[Scene edit records]
------------------------
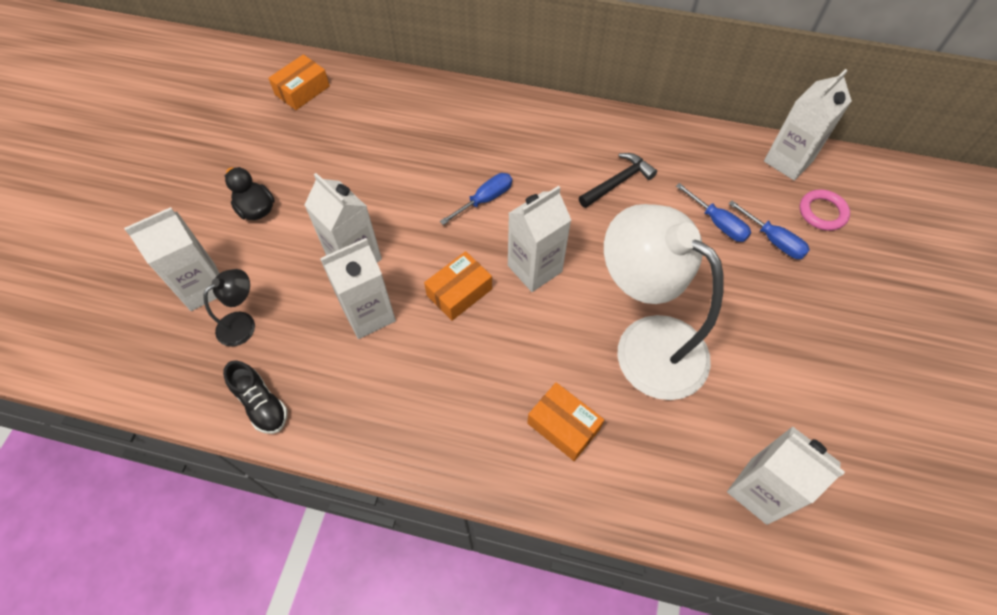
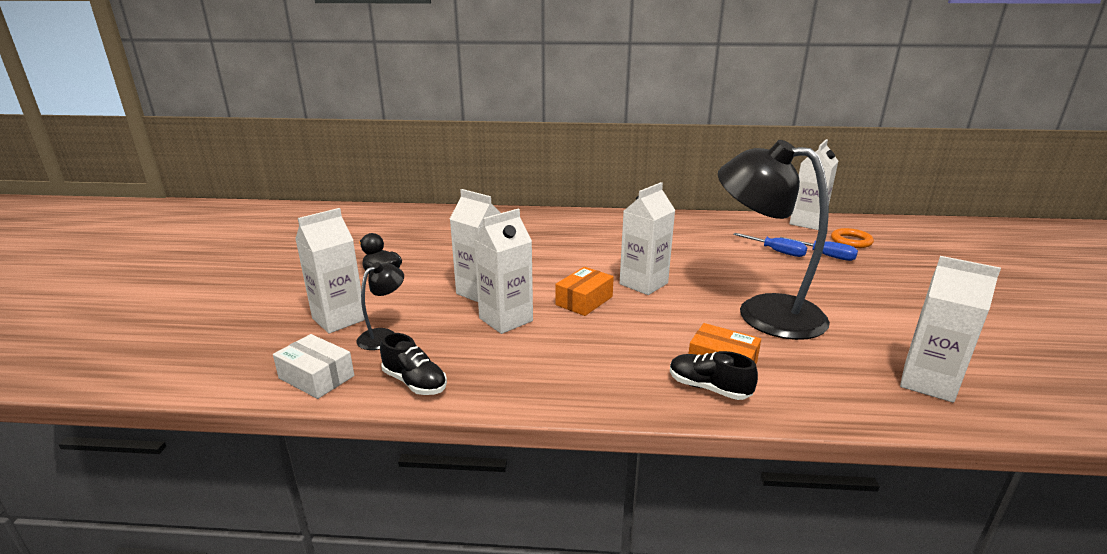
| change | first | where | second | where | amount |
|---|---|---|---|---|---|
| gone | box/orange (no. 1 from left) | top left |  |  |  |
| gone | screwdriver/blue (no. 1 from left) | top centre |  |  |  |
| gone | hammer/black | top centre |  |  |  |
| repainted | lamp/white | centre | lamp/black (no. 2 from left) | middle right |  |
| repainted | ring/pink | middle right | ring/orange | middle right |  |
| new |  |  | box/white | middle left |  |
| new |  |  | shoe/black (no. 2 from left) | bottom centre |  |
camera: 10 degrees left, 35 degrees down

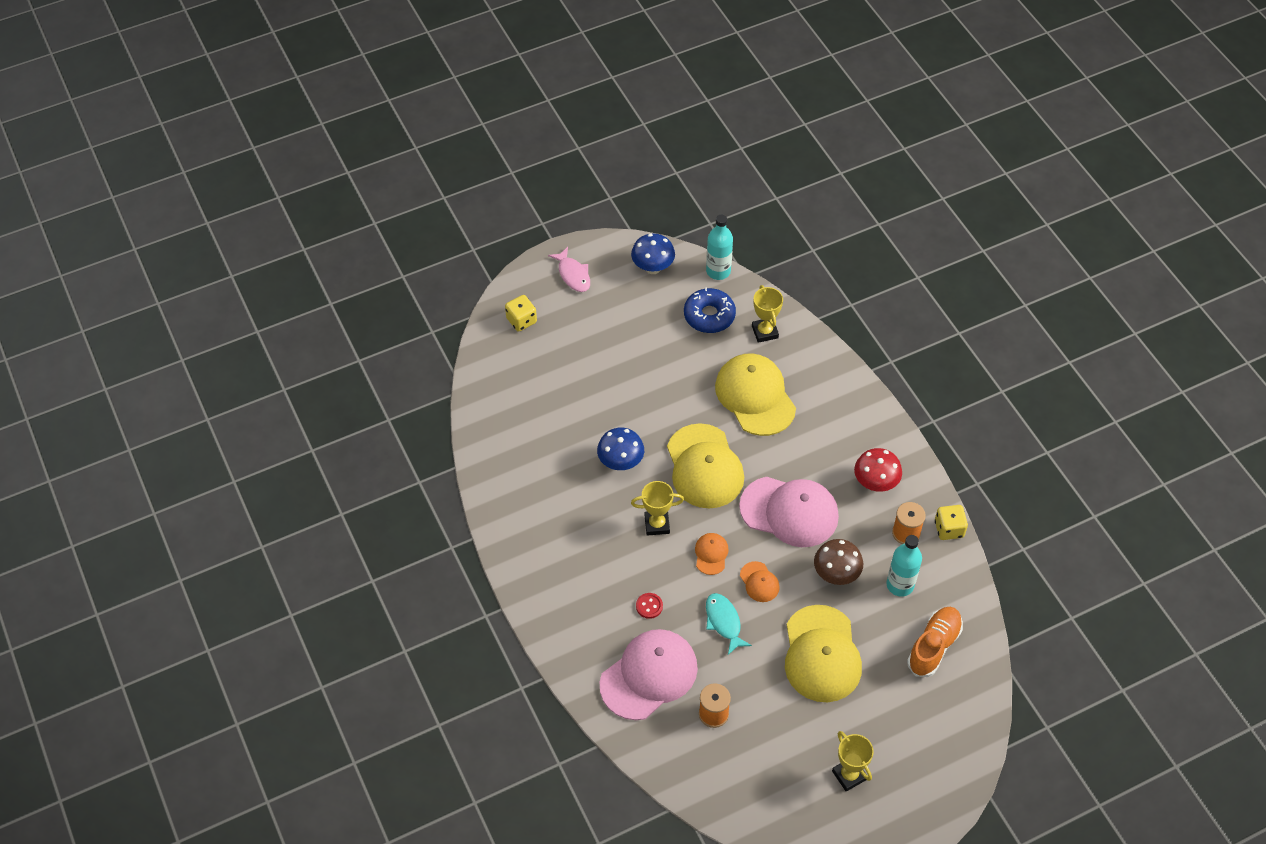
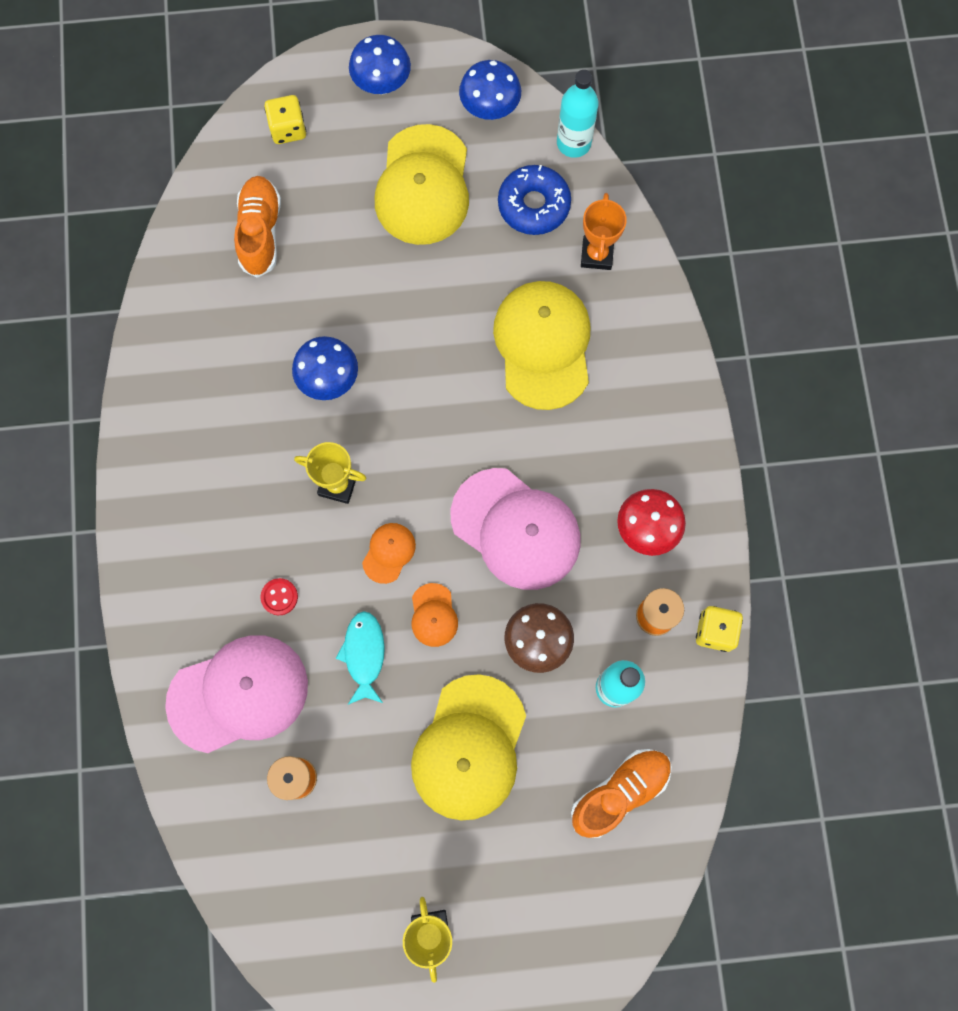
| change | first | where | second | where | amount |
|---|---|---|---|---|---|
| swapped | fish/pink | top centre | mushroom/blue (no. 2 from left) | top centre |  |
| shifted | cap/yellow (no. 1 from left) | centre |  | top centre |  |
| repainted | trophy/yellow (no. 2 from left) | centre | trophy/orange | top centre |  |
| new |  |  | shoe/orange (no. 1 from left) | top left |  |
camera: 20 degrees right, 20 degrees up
------------------------
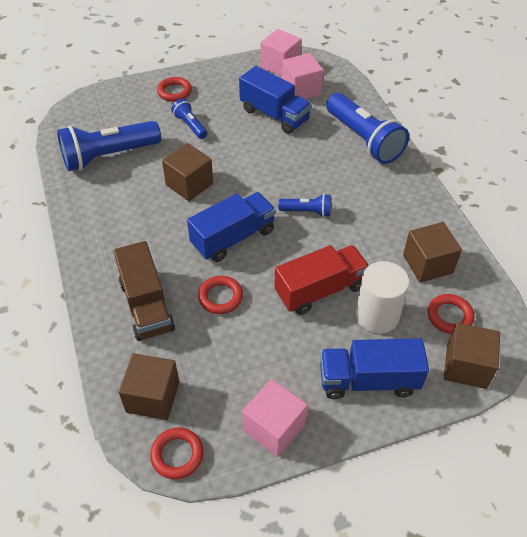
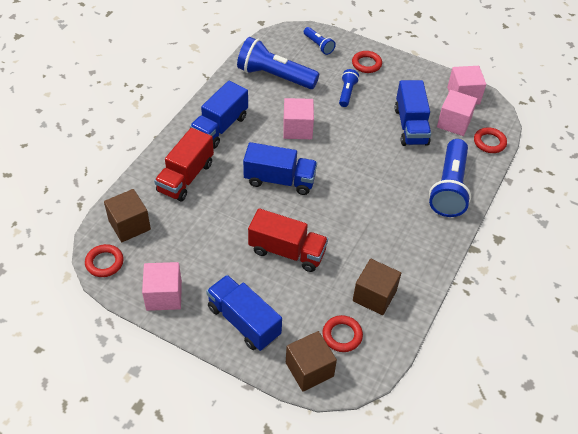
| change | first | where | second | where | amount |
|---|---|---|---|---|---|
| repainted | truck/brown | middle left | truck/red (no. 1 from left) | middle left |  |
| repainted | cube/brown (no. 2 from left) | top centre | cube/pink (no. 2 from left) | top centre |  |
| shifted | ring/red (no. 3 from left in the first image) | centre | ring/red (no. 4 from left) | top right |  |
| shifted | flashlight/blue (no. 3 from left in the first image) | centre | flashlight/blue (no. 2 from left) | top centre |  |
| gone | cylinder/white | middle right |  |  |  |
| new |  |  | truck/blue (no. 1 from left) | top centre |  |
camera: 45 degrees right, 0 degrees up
------------------------
> **DIRECTIONS**
For the word "black", count the lines of the records above that hold it and state only that count.

> **EXERCISE OUTPUT**
3